-- SUPPLIED MATERIAL follows --
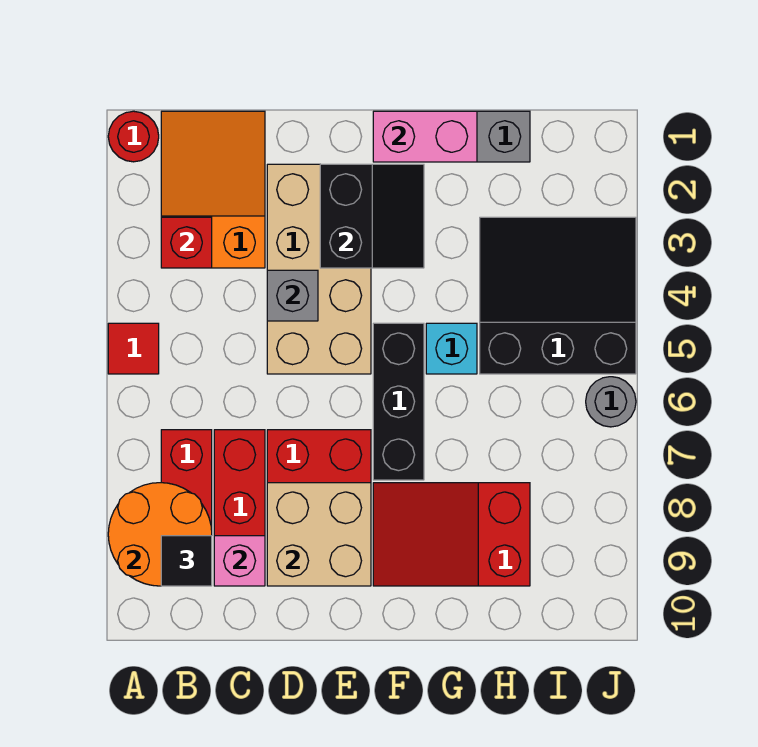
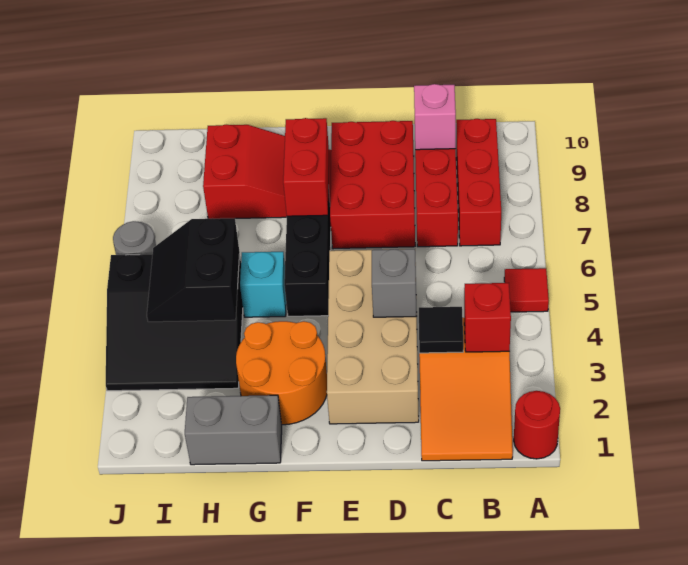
orange round brick A8:B9 level 2 -> orange round brick F2:G3 level 1
black tile B9 level 3 -> black tile C3 level 2
tan brick D8:E9 level 2 -> none
black slope E2:F3 level 2 top E -> black slope H4:I5 level 2 top H
pink brick F1:G1 level 2 -> none
none -> red brick F7:F8 level 2

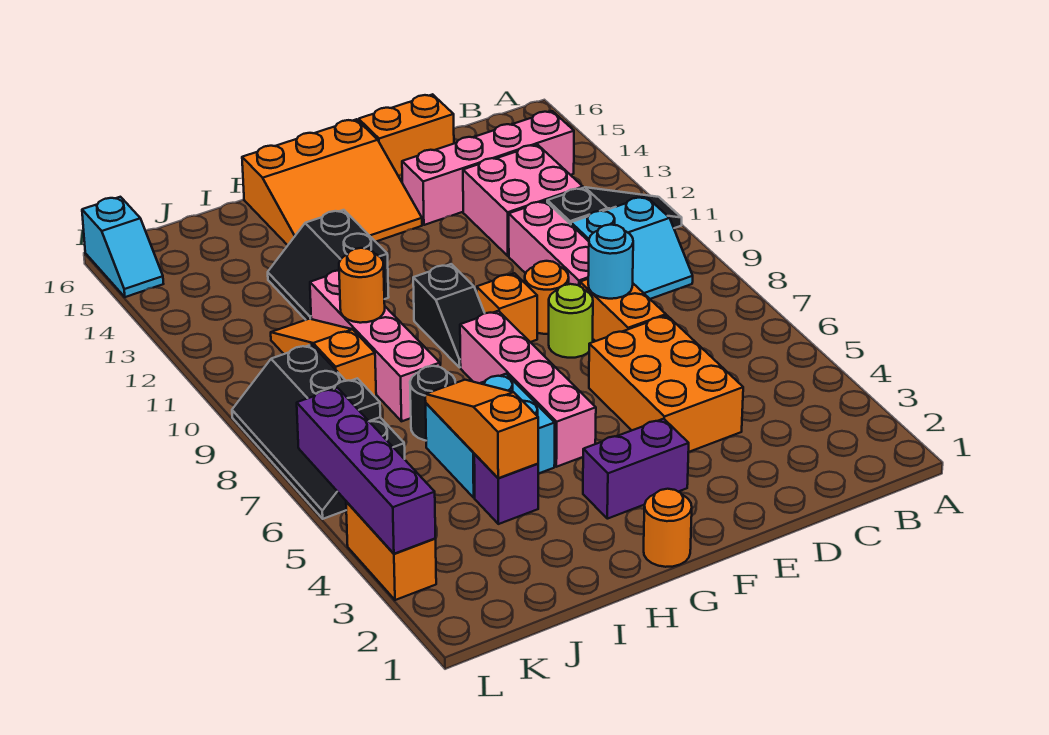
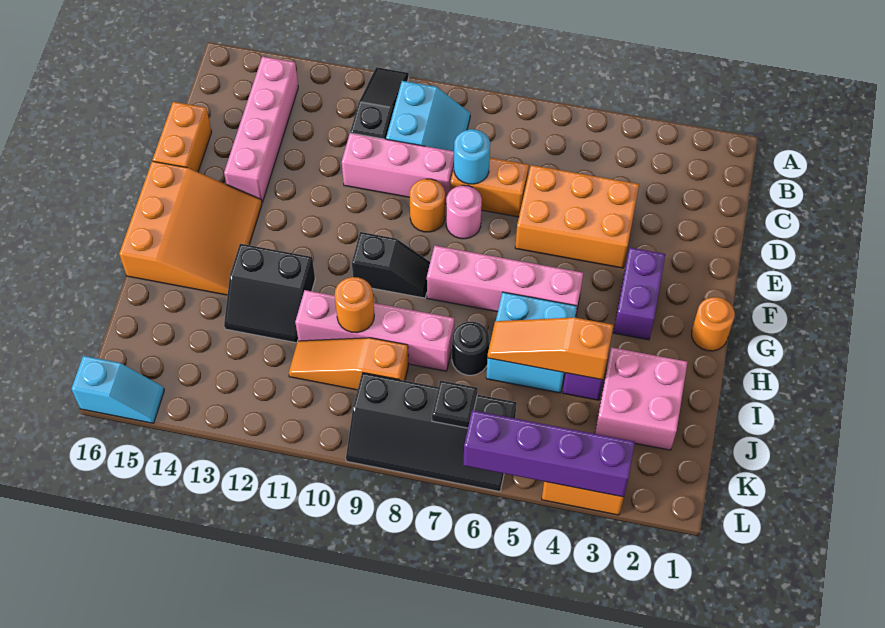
pink brick C12:D13 level 1 -> pink brick I2:J3 level 1
lime round brick E8 level 1 -> pink round brick E8 level 1
orange brick F9 level 1 -> none

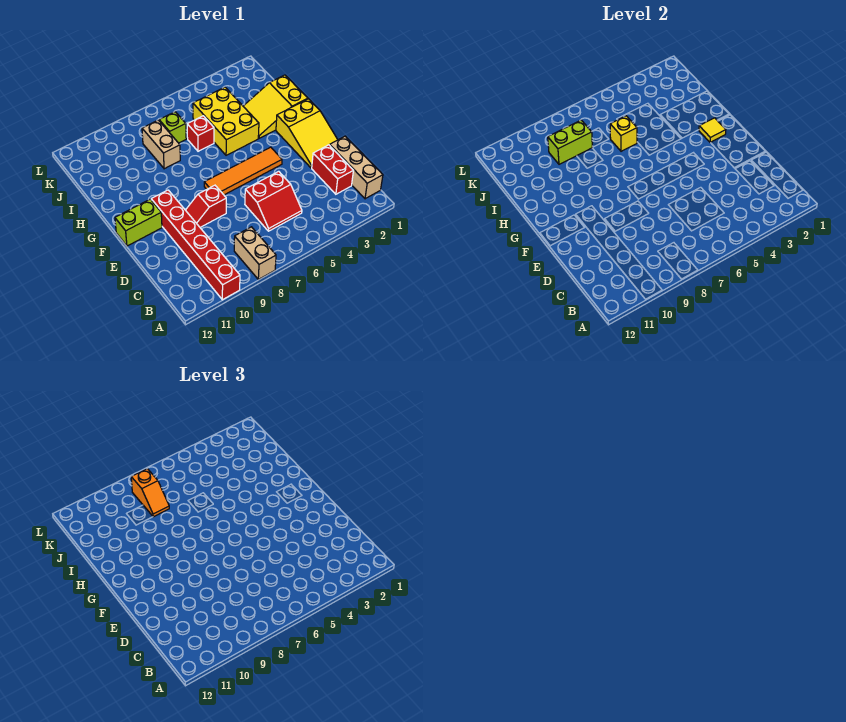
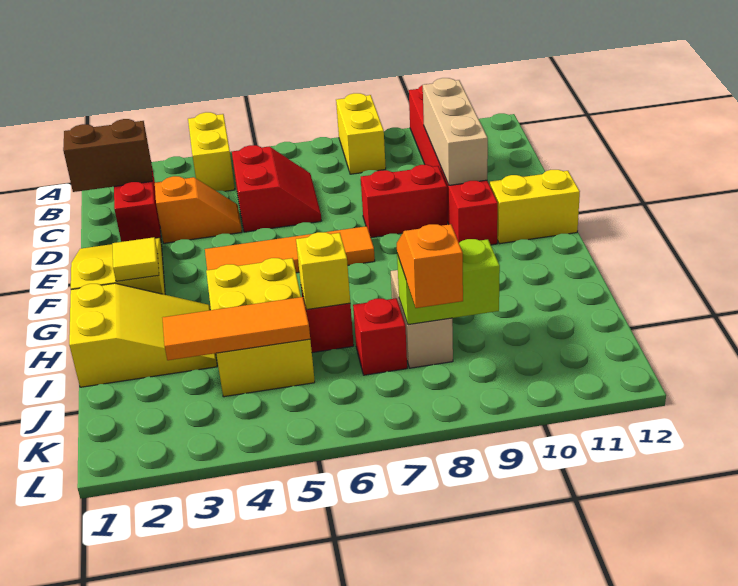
none -> yellow brick A4:B4 level 1
tan brick A8:B8 level 1 -> yellow brick A8:B8 level 1
tan brick B1:D1 level 1 -> tan brick C10:E10 level 2
none -> brown brick C1:C2 level 2
red slope C5:D6 level 1 top D -> red slope C5:D6 level 1 top 5
none -> orange slope D3:D4 level 1 top 3
red slope E8:E9 level 1 top 8 -> red brick E8:E9 level 1
lime brick F11:F12 level 1 -> yellow brick F11:F12 level 1
none -> orange tile J3:J5 level 2
lime brick J7 level 1 -> red brick J7 level 1

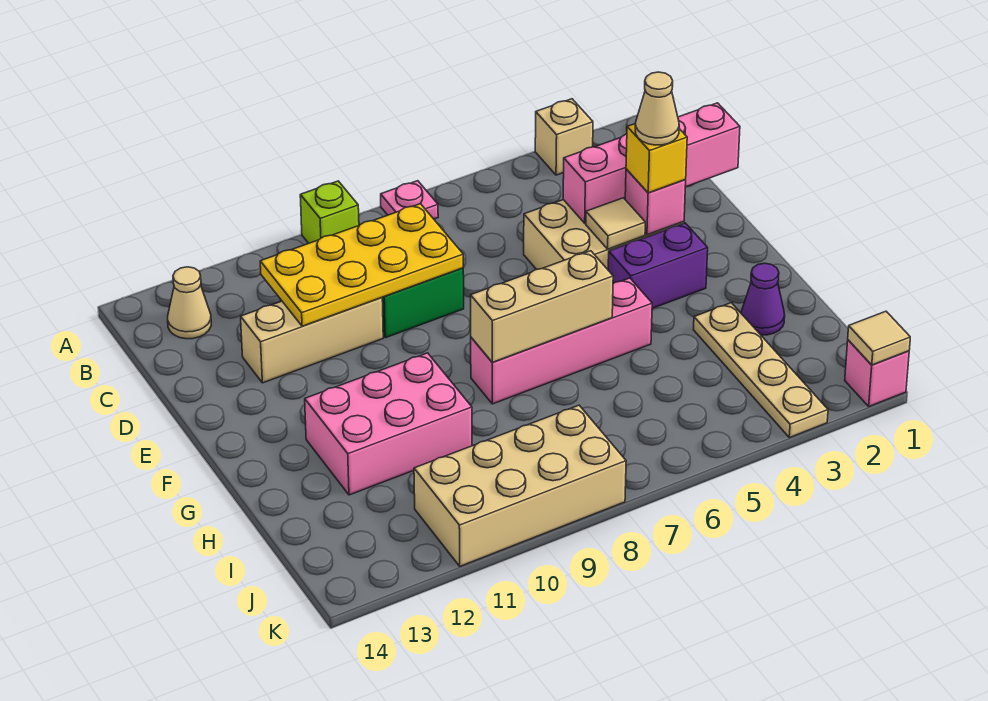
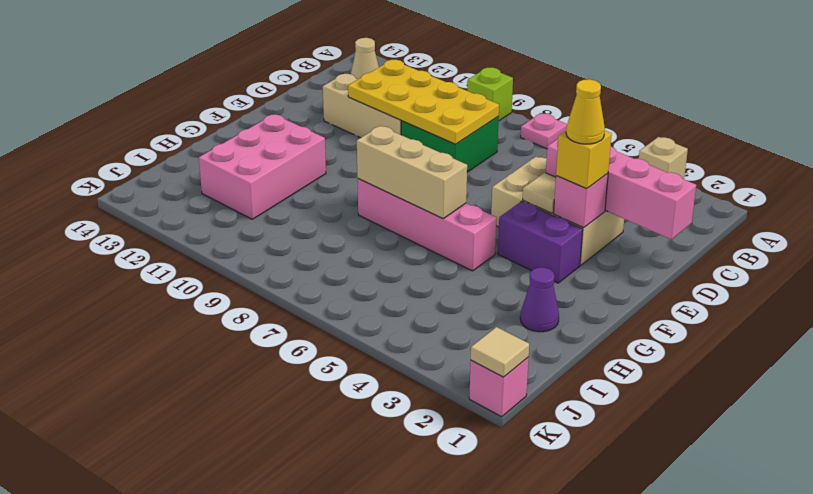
tan cone E3 level 4 -> yellow cone E3 level 4
pink brick G10:H12 level 1 -> pink brick G11:I12 level 1
tan plate H3:K3 level 1 -> none
tan brick J8:K11 level 1 -> none

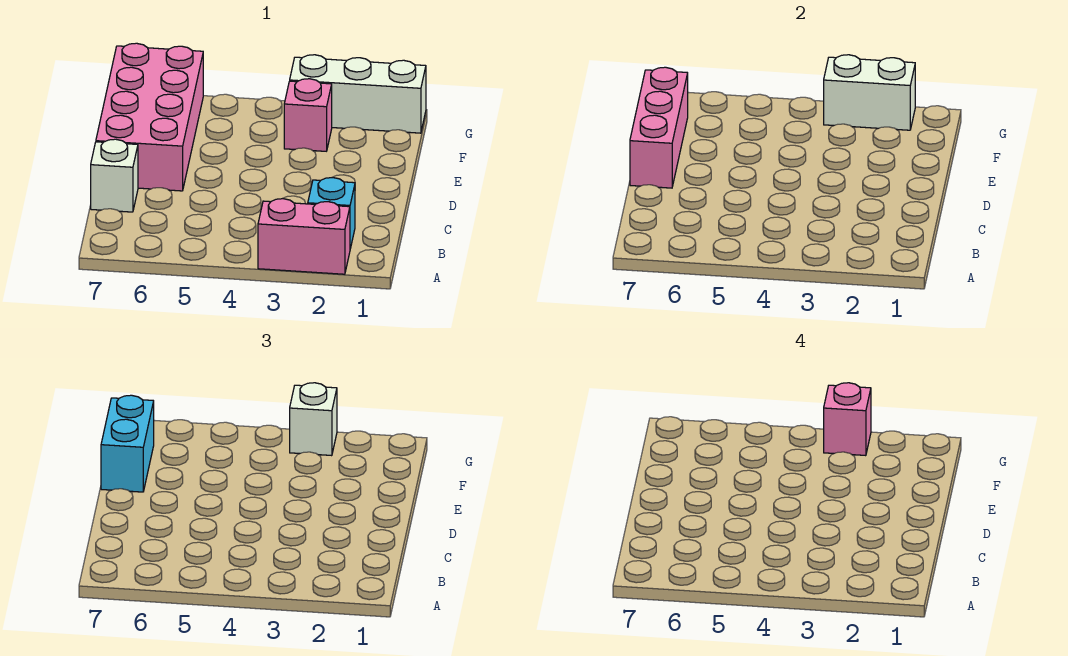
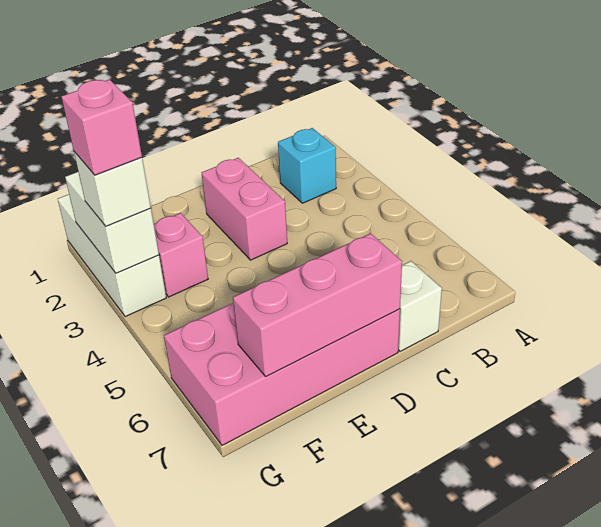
pink brick A2:A3 level 1 -> pink brick D2:D3 level 1
cyan brick E7:F7 level 3 -> none

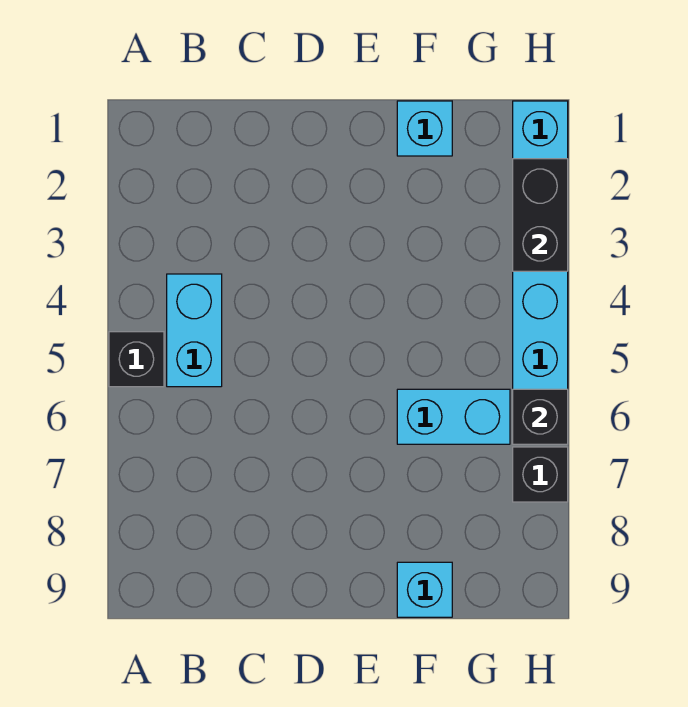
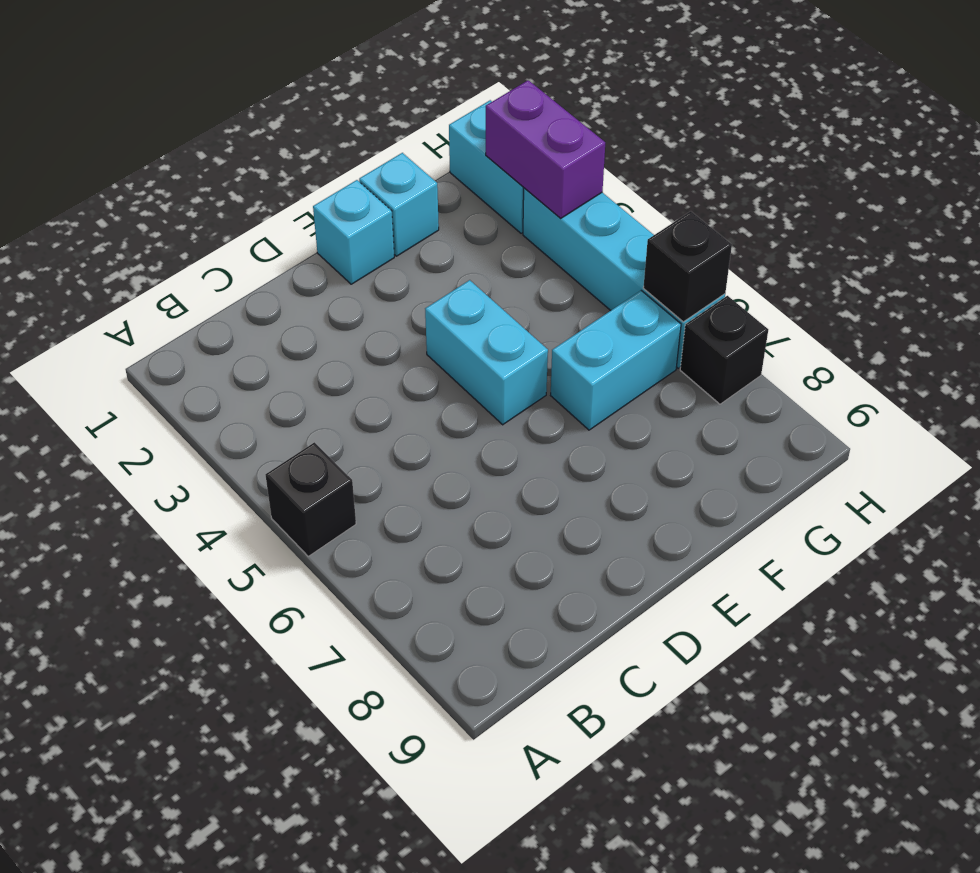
cyan brick B4:B5 level 1 -> cyan brick E4:E5 level 1
cyan brick F9 level 1 -> cyan brick E1 level 1
black brick H2:H3 level 2 -> purple brick H2:H3 level 2

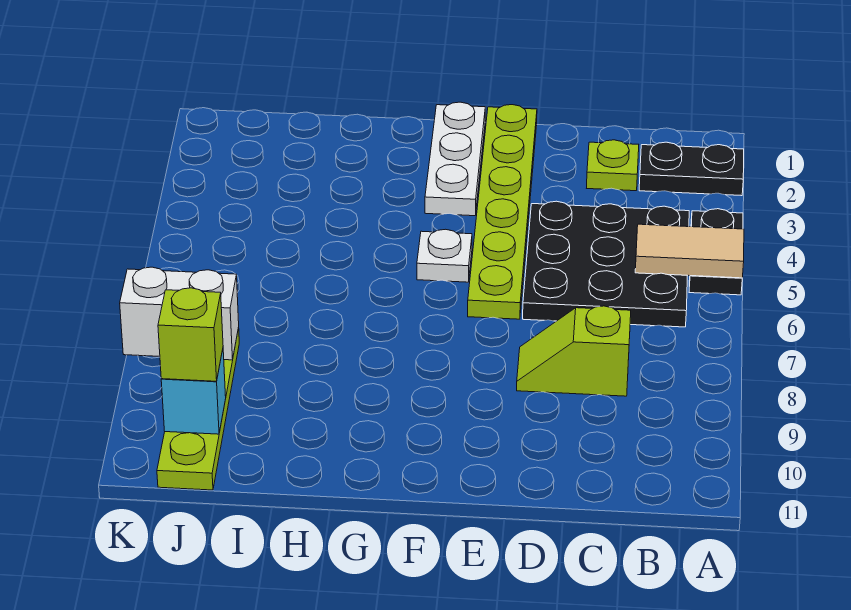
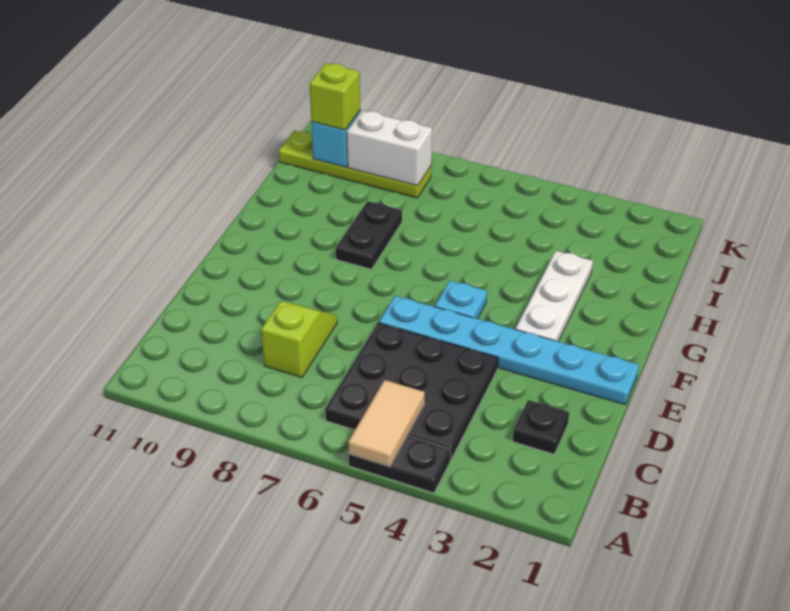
black plate A2:B2 level 1 -> black plate G8:H8 level 1
lime plate C2 level 1 -> black plate C2 level 1
lime plate E1:E6 level 1 -> cyan plate E1:E6 level 1
white plate F1:F3 level 1 -> white plate F3:H3 level 1
white plate F5 level 1 -> cyan plate F5 level 1
white brick J8:K8 level 2 -> white brick J8:J9 level 2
-- SUPPLIED MATERIAL concluded --
→ WHAT TO WORK ON
Copy nothing but the lines above that run from the one with "black tile B9" to the one with "white plate F1:F3", ends included; pictures stay out.

→ REPLY
black tile B9 level 3 -> black tile C3 level 2
tan brick D8:E9 level 2 -> none
black slope E2:F3 level 2 top E -> black slope H4:I5 level 2 top H
pink brick F1:G1 level 2 -> none
none -> red brick F7:F8 level 2

pink brick C12:D13 level 1 -> pink brick I2:J3 level 1
lime round brick E8 level 1 -> pink round brick E8 level 1
orange brick F9 level 1 -> none

none -> yellow brick A4:B4 level 1
tan brick A8:B8 level 1 -> yellow brick A8:B8 level 1
tan brick B1:D1 level 1 -> tan brick C10:E10 level 2
none -> brown brick C1:C2 level 2
red slope C5:D6 level 1 top D -> red slope C5:D6 level 1 top 5
none -> orange slope D3:D4 level 1 top 3
red slope E8:E9 level 1 top 8 -> red brick E8:E9 level 1
lime brick F11:F12 level 1 -> yellow brick F11:F12 level 1
none -> orange tile J3:J5 level 2
lime brick J7 level 1 -> red brick J7 level 1

tan cone E3 level 4 -> yellow cone E3 level 4
pink brick G10:H12 level 1 -> pink brick G11:I12 level 1
tan plate H3:K3 level 1 -> none
tan brick J8:K11 level 1 -> none

pink brick A2:A3 level 1 -> pink brick D2:D3 level 1
cyan brick E7:F7 level 3 -> none

cyan brick B4:B5 level 1 -> cyan brick E4:E5 level 1
cyan brick F9 level 1 -> cyan brick E1 level 1
black brick H2:H3 level 2 -> purple brick H2:H3 level 2

black plate A2:B2 level 1 -> black plate G8:H8 level 1
lime plate C2 level 1 -> black plate C2 level 1
lime plate E1:E6 level 1 -> cyan plate E1:E6 level 1
white plate F1:F3 level 1 -> white plate F3:H3 level 1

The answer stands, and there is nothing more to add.